• **Work instructions**
Which lines of the listing below contain the word "white"? Return them.

• **Records for this task**

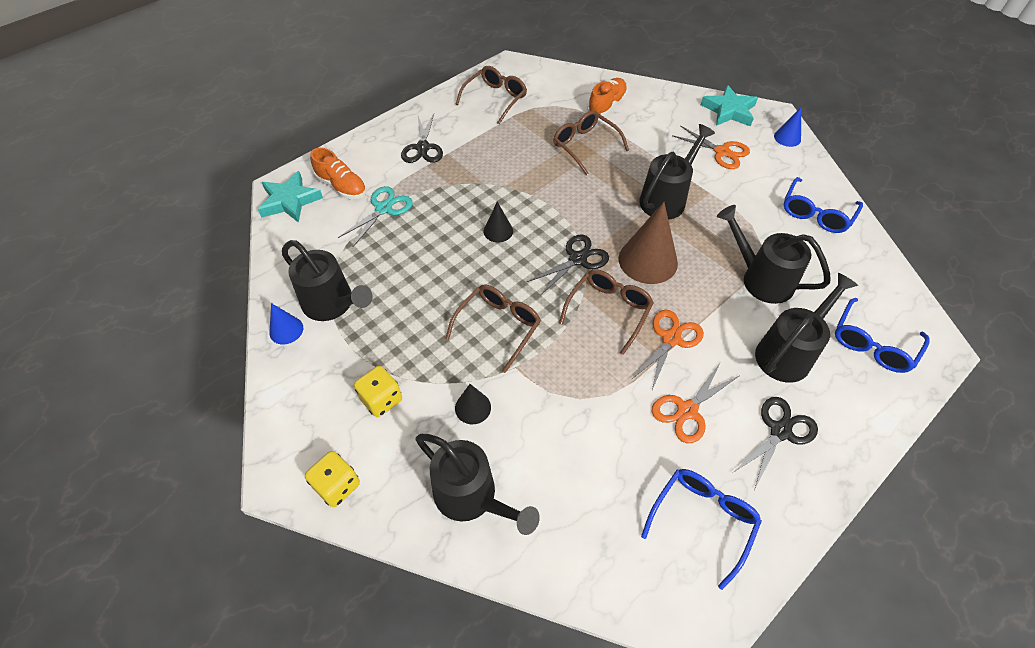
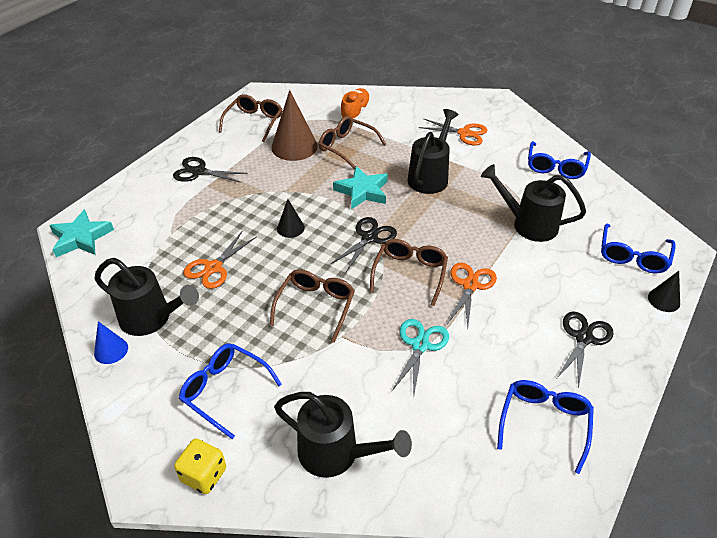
camera: 15 degrees left, 10 degrees down
(342, 186) = (130, 217): orange shoe -> none
(381, 399) = (224, 390): yellow dice -> blue glasses
(384, 209) = (177, 228): turquoise scissors -> turquoise scissors (420, 345)
(423, 147) = (199, 172): black scissors -> black scissors turned 120 degrees clockwise
(473, 407) = (313, 378): black cone -> black cone (663, 300)
(648, 260) = (430, 227): brown cone -> brown cone (294, 146)
(687, 410) = (502, 339): orange scissors -> orange scissors (213, 267)
(729, 111) = (460, 101): turquoise star -> turquoise star (362, 191)
(787, 137) = (513, 114): blue cone -> none
(788, 352) = (569, 276): black watering can -> none

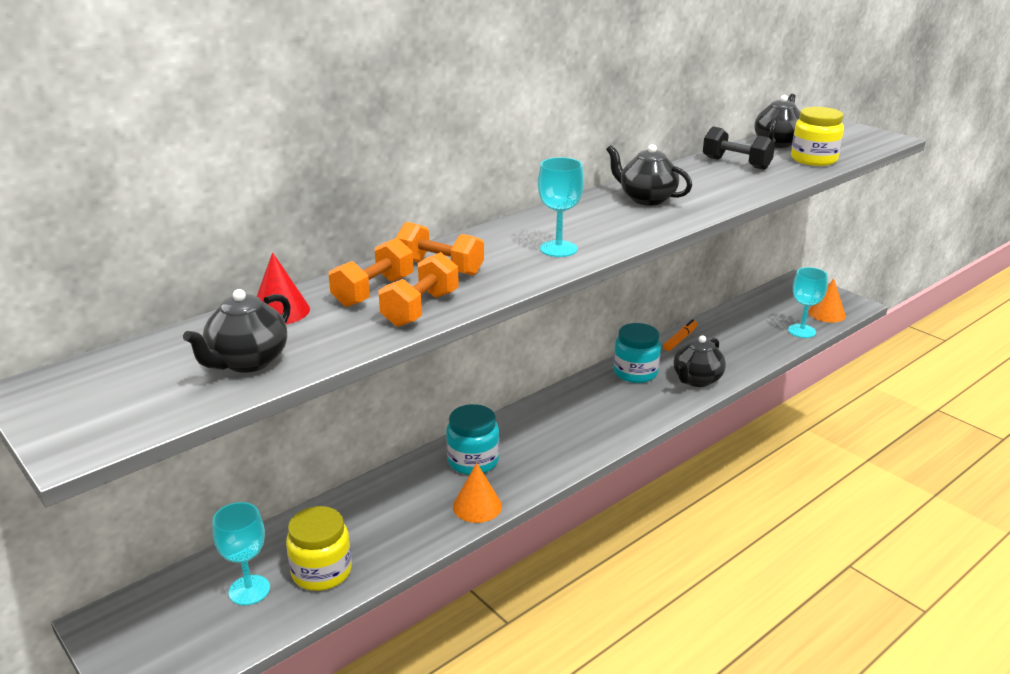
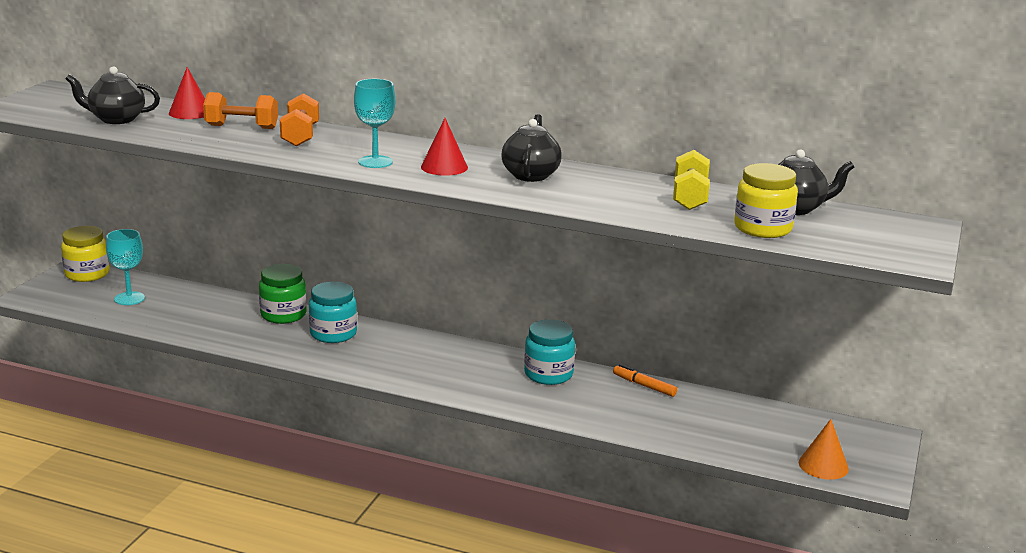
camera: 60 degrees right, 5 degrees down
(321, 571) = (162, 315): yellow jar -> yellow jar (87, 274)
(402, 482) = (283, 315): none -> green jar
(420, 309) = (225, 142): orange dumbbell -> none
(477, 506) = (275, 349): orange cone -> none
(598, 225) = (444, 167): none -> red cone
(680, 339) = (644, 386): orange marker -> orange marker turned 150 degrees counterclockwise
(696, 380) = (569, 407): black teapot -> none
(736, 163) = (689, 197): black dumbbell -> yellow dumbbell
(801, 331) = (754, 454): turquoise goblet -> none

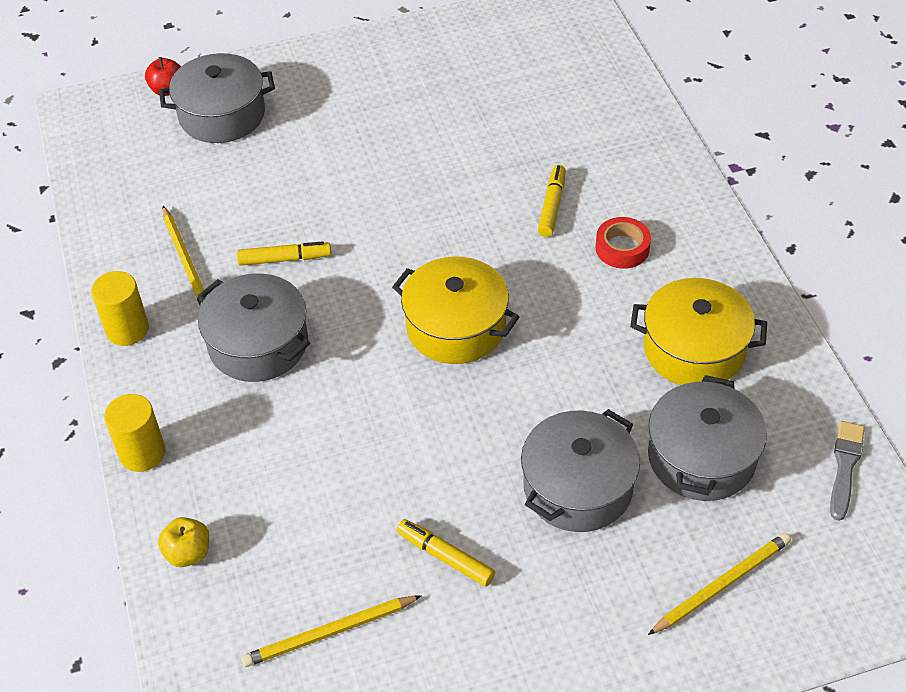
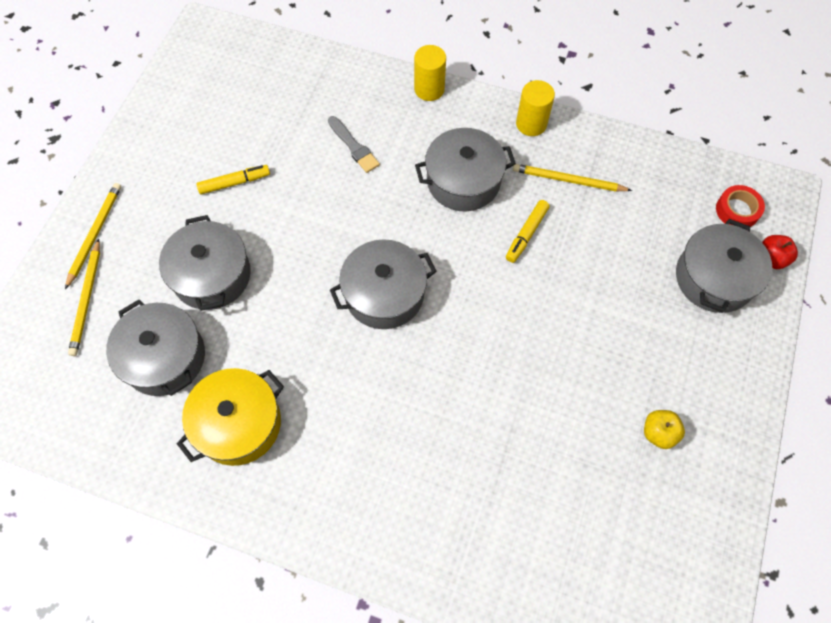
camera: 125 degrees right, 15 degrees up
(188, 553) = (346, 78): yellow apple -> yellow apple (658, 433)
(330, 633) = (244, 110): yellow pencil -> yellow pencil (95, 235)
(456, 327) = (384, 294): yellow pot -> grey pot
(552, 206) = (442, 436): yellow marker -> none
(622, 248) = (362, 452): red tape -> red tape (737, 210)
(845, 466) = (77, 435): grey brush -> grey brush (354, 146)

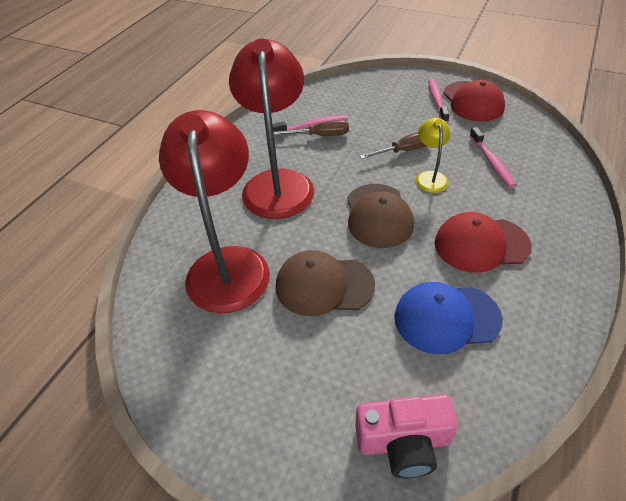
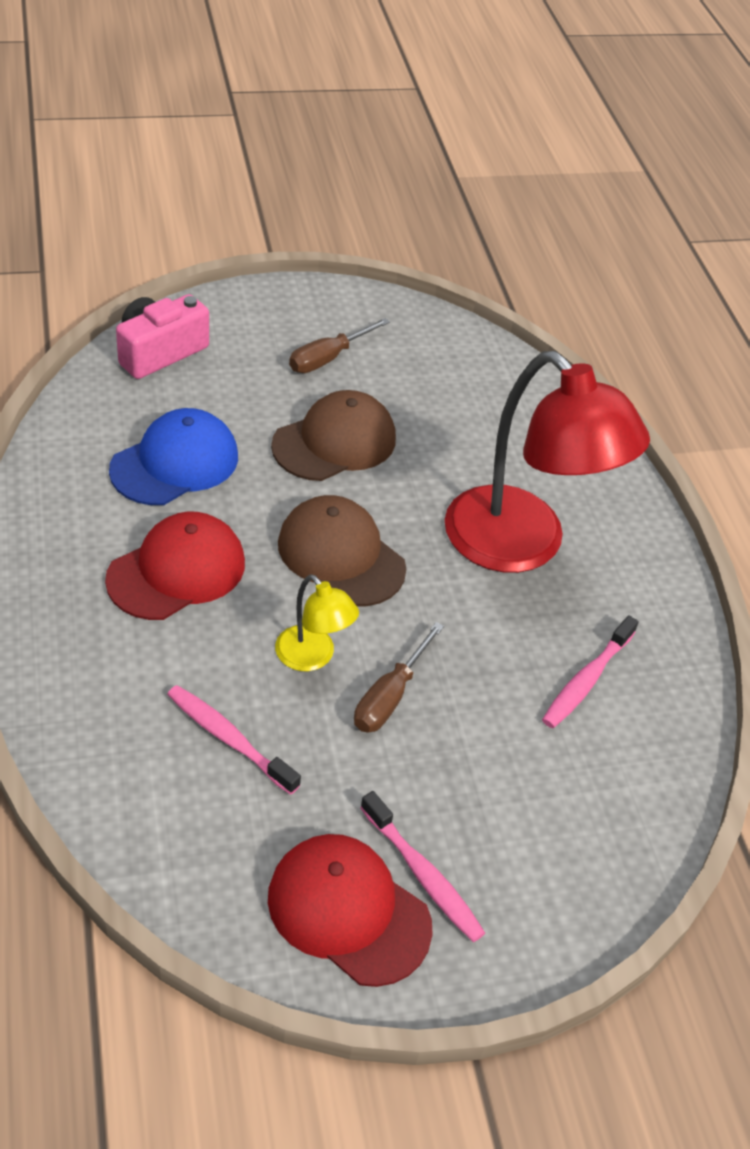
camera: 135 degrees right, 0 degrees up
(227, 264) = (462, 420): red lamp -> none
(321, 136) = (551, 665): brown screwdriver -> brown screwdriver (328, 358)

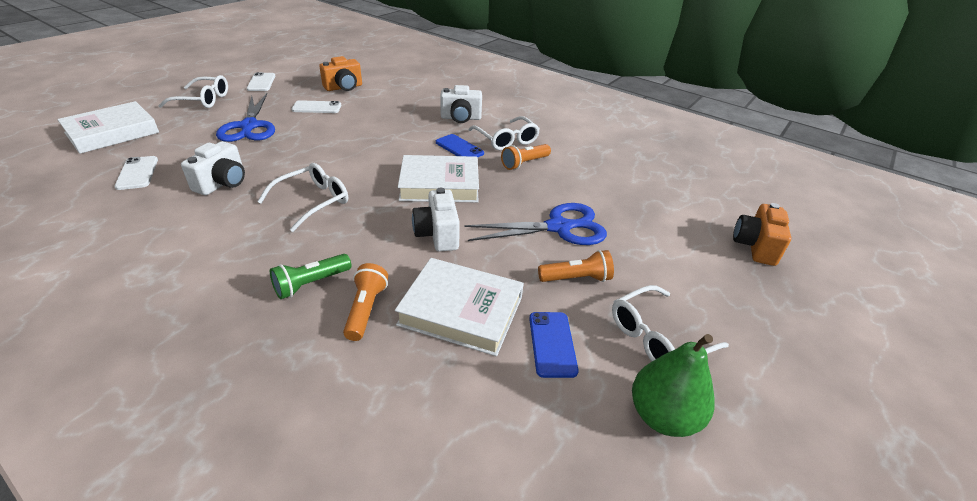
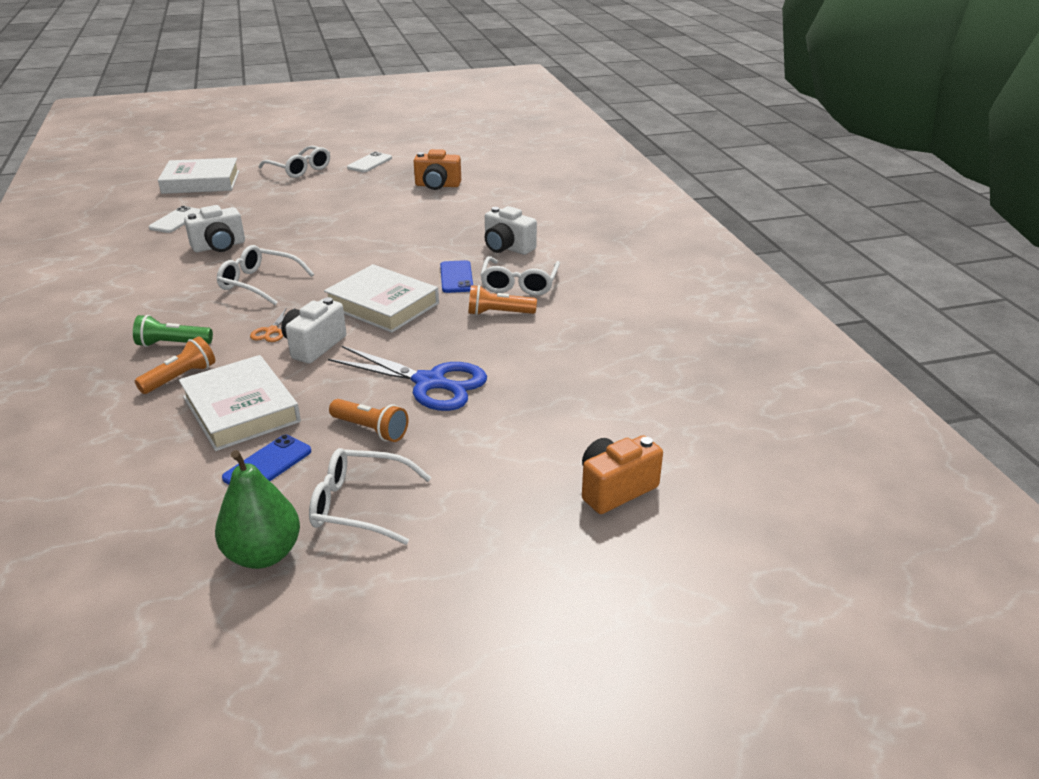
camera: 40 degrees right, 5 degrees down
(249, 126) = (303, 203): blue scissors -> none
(312, 202) = (260, 283): white glasses -> white glasses turned 150 degrees counterclockwise
(317, 107) = (383, 200): white phone -> none
(384, 236) = (271, 331): none -> orange scissors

• **Solution to the exercise**
(312, 202) = (260, 283): white glasses -> white glasses turned 150 degrees counterclockwise
(317, 107) = (383, 200): white phone -> none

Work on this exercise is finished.